Supplied information: Begin
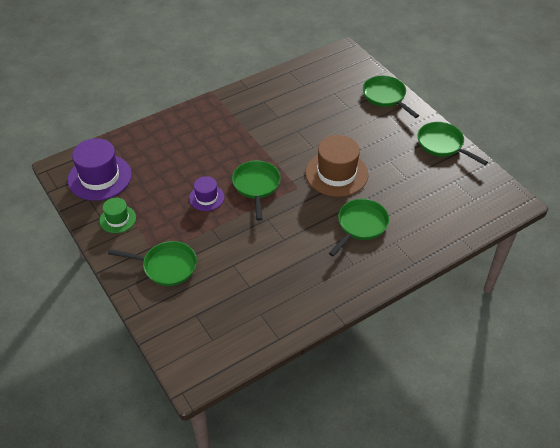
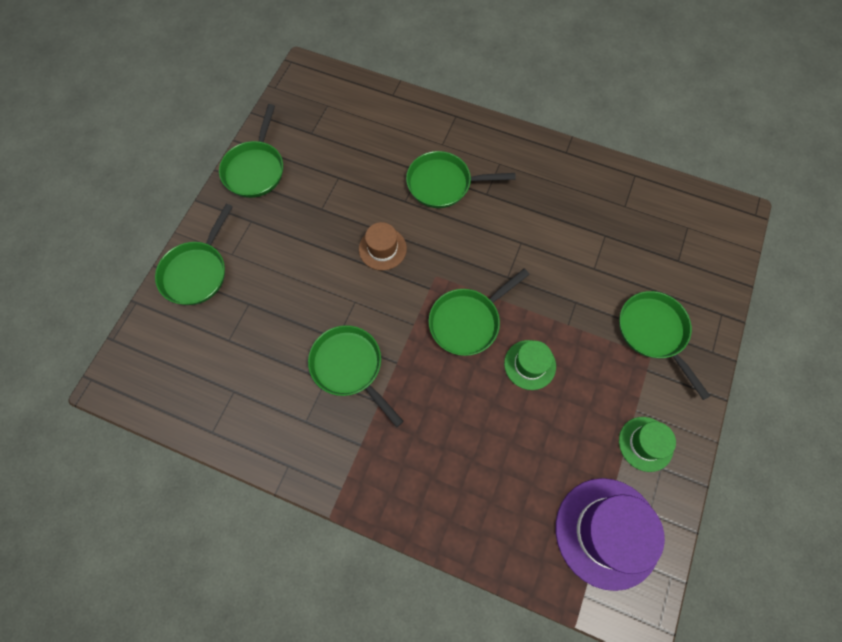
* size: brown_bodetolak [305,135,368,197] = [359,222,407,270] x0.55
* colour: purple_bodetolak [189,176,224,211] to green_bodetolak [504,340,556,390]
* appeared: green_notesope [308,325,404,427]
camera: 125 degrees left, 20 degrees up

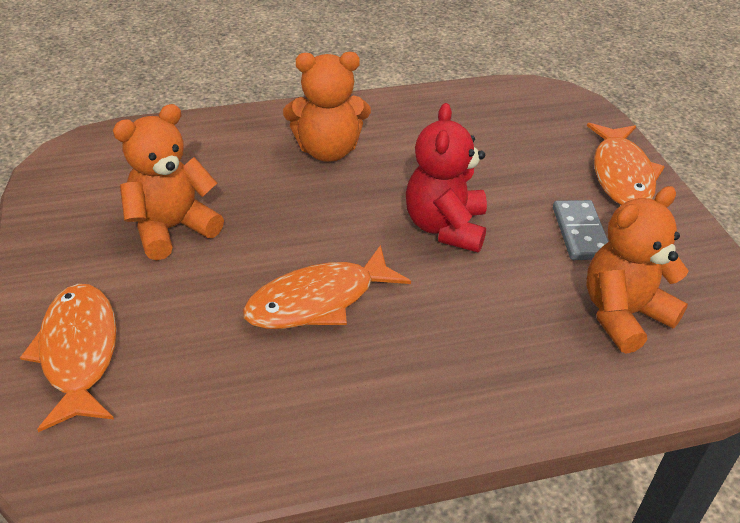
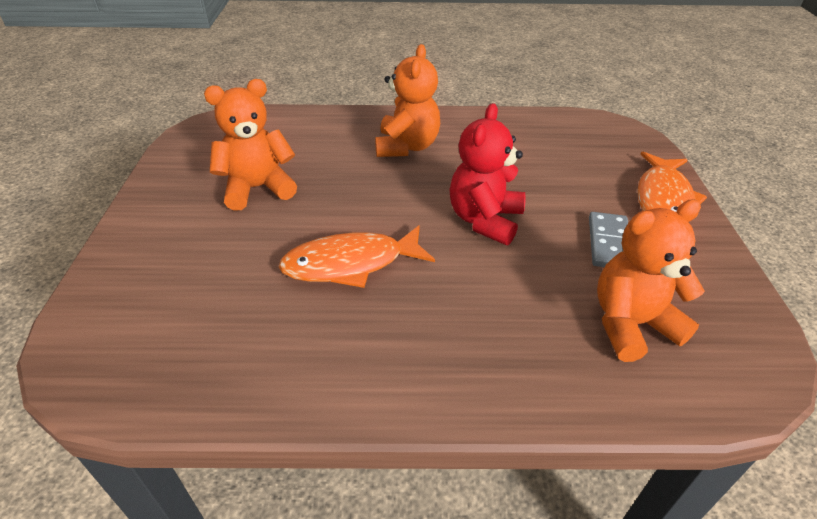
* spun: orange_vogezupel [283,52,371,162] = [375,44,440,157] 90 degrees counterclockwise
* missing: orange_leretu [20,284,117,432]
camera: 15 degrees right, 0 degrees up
Supplied information: End
= Your instructions =
Pictures are to be excluded; everything else in the records must be reproduced exactly.

= Output for this task =
* size: brown_bodetolak [305,135,368,197] = [359,222,407,270] x0.55
* colour: purple_bodetolak [189,176,224,211] to green_bodetolak [504,340,556,390]
* appeared: green_notesope [308,325,404,427]
camera: 125 degrees left, 20 degrees up

* spun: orange_vogezupel [283,52,371,162] = [375,44,440,157] 90 degrees counterclockwise
* missing: orange_leretu [20,284,117,432]
camera: 15 degrees right, 0 degrees up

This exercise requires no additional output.